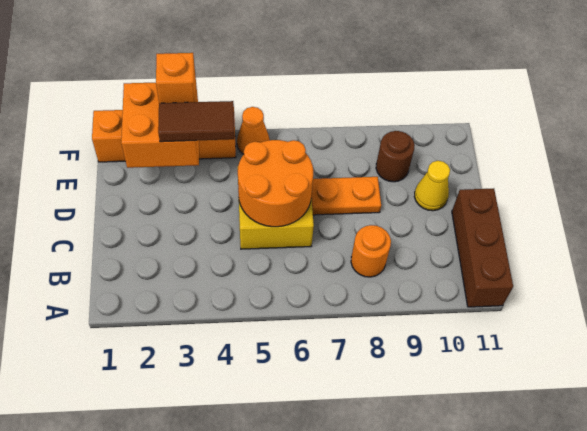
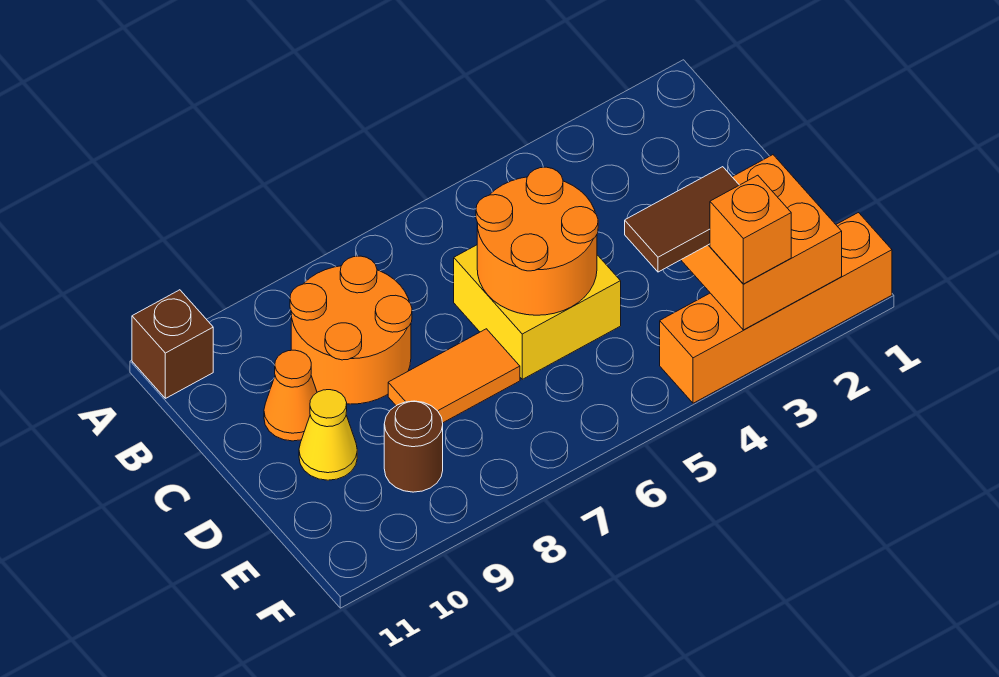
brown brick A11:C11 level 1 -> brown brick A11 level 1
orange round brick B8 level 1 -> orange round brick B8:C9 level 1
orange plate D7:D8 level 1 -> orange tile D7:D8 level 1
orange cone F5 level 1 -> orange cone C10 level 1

==

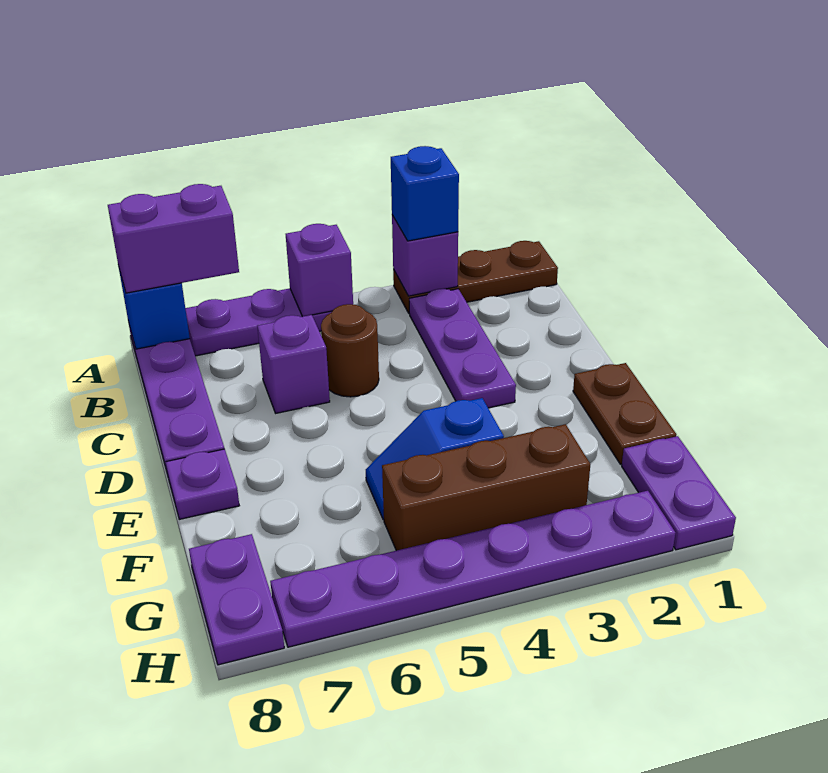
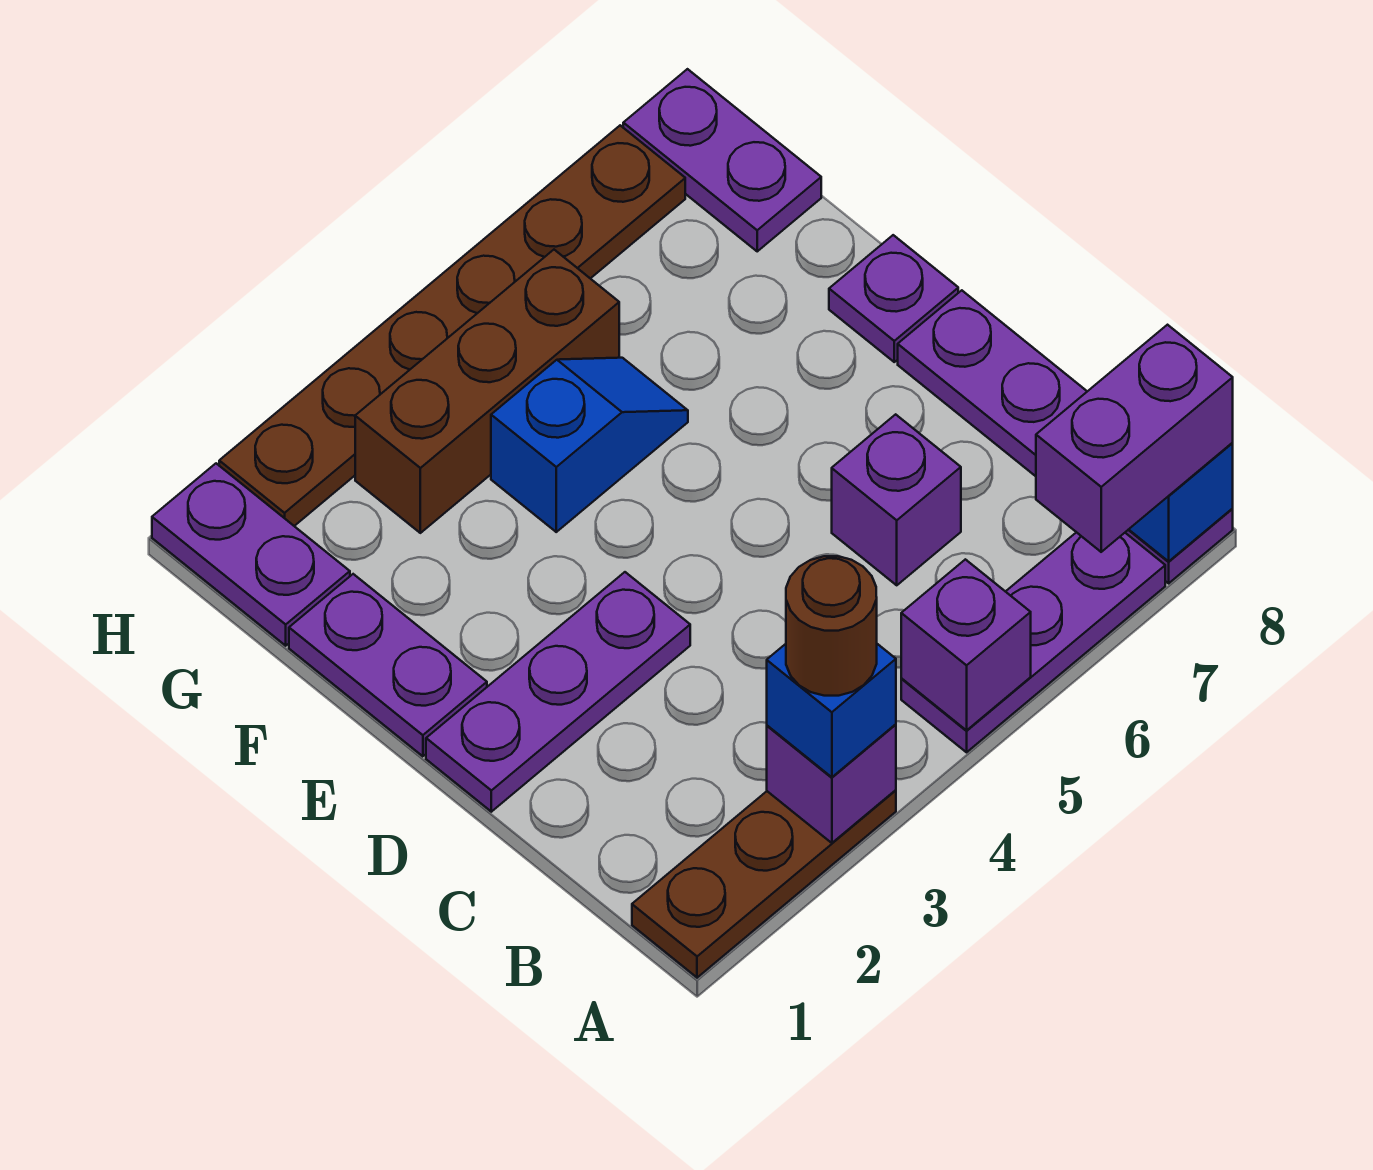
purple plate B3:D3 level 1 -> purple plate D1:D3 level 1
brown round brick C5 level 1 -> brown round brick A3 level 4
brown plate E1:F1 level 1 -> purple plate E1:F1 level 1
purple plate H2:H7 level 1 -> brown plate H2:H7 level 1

Exercise aim – What are the lines, exactly as written above, from the line with "purple plate B3:D3" to the line with "purple plate H2:H7", both included? Output only those.

Answer to this task –
purple plate B3:D3 level 1 -> purple plate D1:D3 level 1
brown round brick C5 level 1 -> brown round brick A3 level 4
brown plate E1:F1 level 1 -> purple plate E1:F1 level 1
purple plate H2:H7 level 1 -> brown plate H2:H7 level 1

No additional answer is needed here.